(Object transformation records)
□ □ □ □
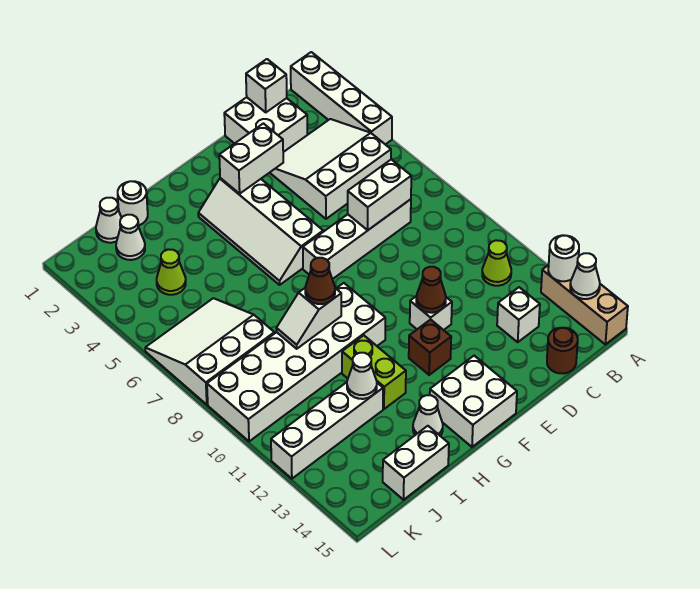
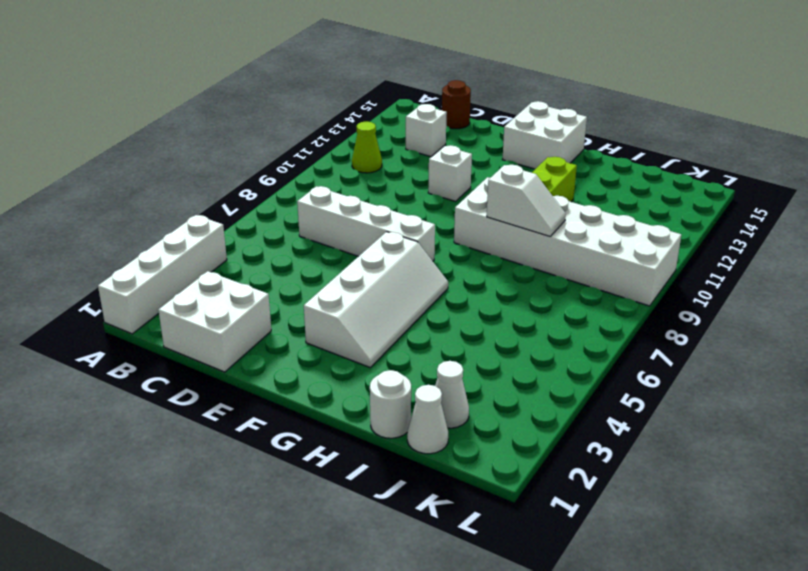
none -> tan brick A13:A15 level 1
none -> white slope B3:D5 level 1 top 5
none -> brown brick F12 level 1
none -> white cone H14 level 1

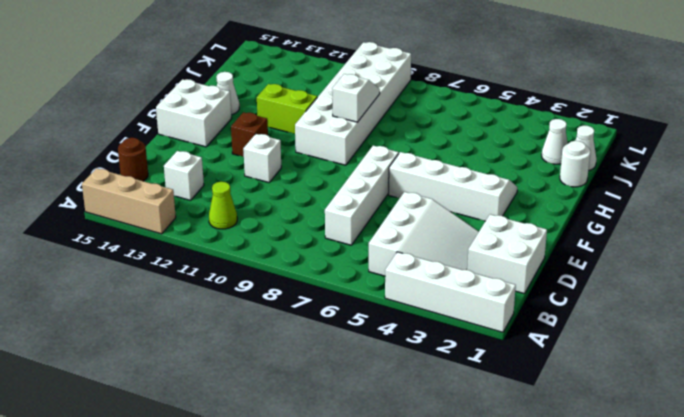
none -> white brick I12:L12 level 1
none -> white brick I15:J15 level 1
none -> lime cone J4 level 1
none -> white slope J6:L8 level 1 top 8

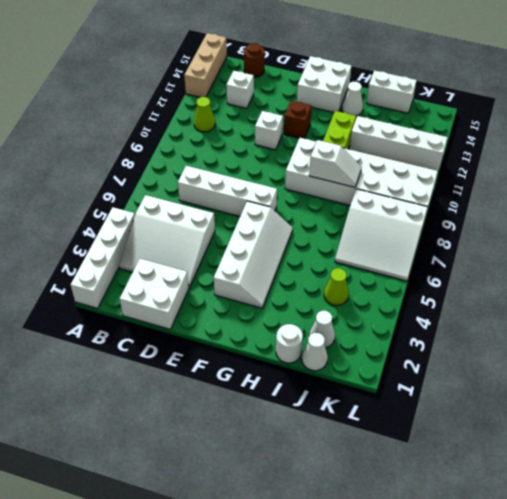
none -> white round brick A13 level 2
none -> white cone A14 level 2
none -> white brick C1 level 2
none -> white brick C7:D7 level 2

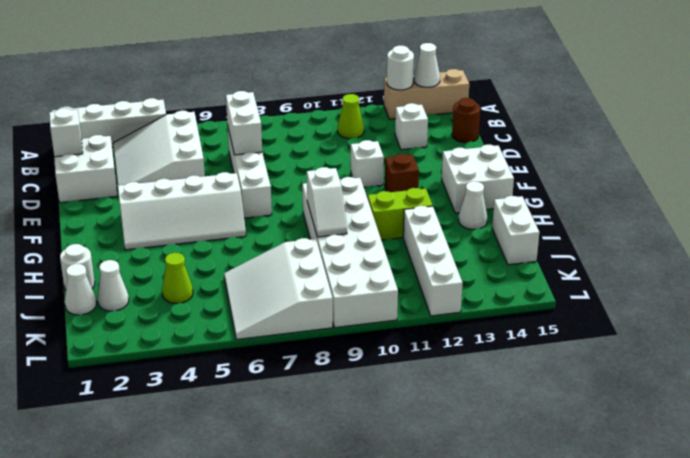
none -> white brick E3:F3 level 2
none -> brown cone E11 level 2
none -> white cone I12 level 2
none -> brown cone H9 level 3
□ □ □ □
◆ **Exercise details**:
Give an exact copy of the entries, excluding all pictures.

◆ **Solution to this problem**:
none -> tan brick A13:A15 level 1
none -> white slope B3:D5 level 1 top 5
none -> brown brick F12 level 1
none -> white cone H14 level 1

none -> white brick I12:L12 level 1
none -> white brick I15:J15 level 1
none -> lime cone J4 level 1
none -> white slope J6:L8 level 1 top 8

none -> white round brick A13 level 2
none -> white cone A14 level 2
none -> white brick C1 level 2
none -> white brick C7:D7 level 2

none -> white brick E3:F3 level 2
none -> brown cone E11 level 2
none -> white cone I12 level 2
none -> brown cone H9 level 3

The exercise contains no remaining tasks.